◆ Problem requirements ◆
The lines to be copied are those below that contain "green".

◆ Supplied material ◆
-----

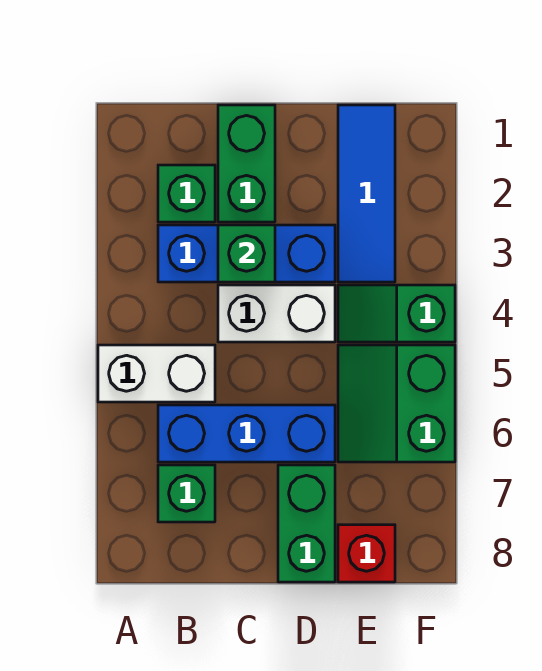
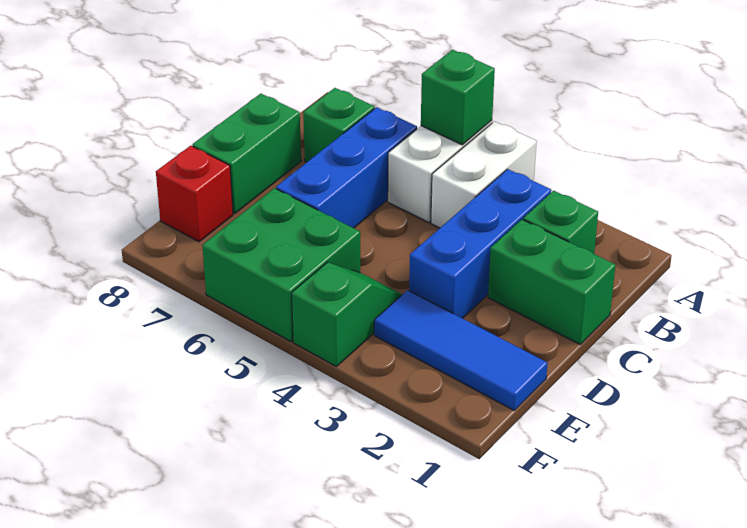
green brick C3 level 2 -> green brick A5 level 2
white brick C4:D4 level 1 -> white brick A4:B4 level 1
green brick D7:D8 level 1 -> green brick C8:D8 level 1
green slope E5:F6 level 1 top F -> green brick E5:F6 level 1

-----

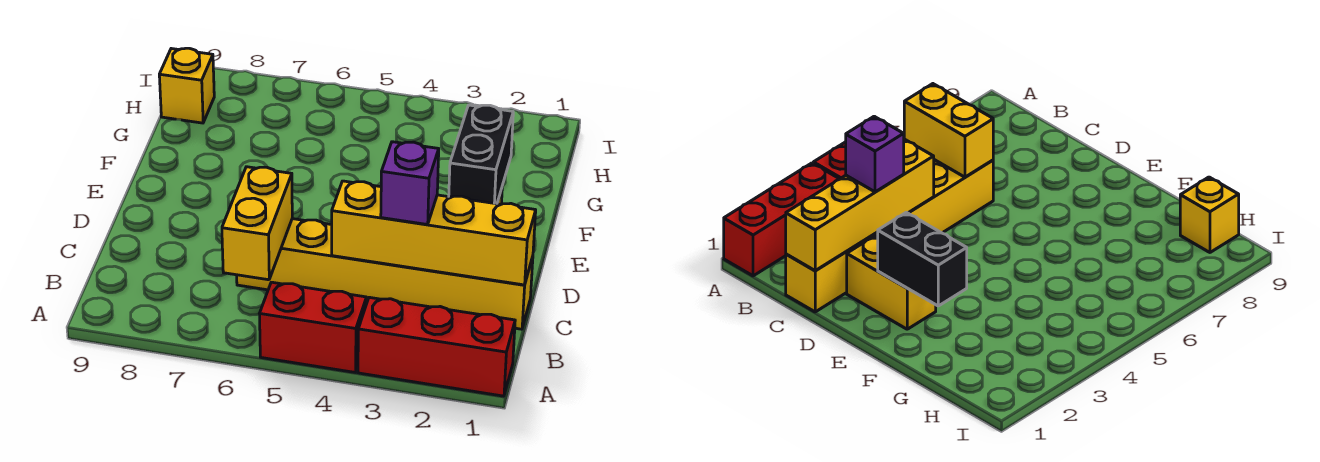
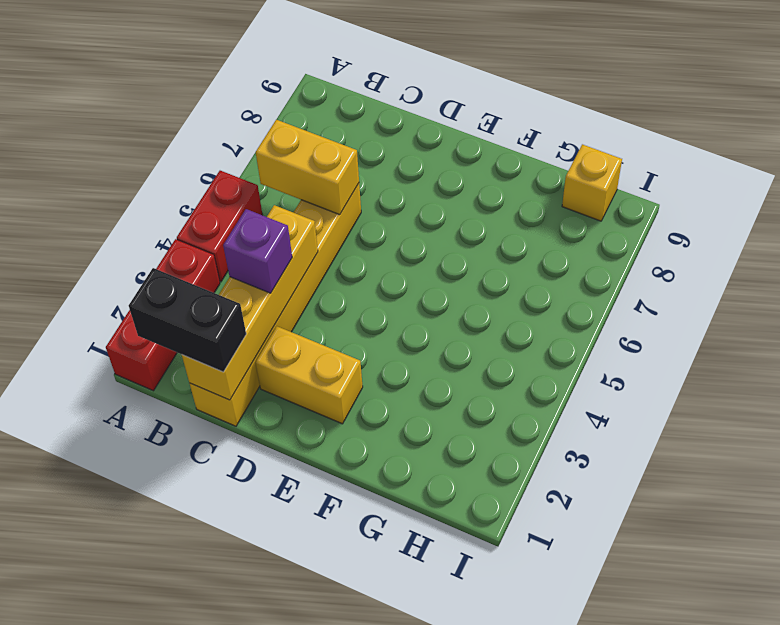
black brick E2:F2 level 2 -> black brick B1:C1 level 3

-----

◆ Output below ◆
green brick C3 level 2 -> green brick A5 level 2
green brick D7:D8 level 1 -> green brick C8:D8 level 1
green slope E5:F6 level 1 top F -> green brick E5:F6 level 1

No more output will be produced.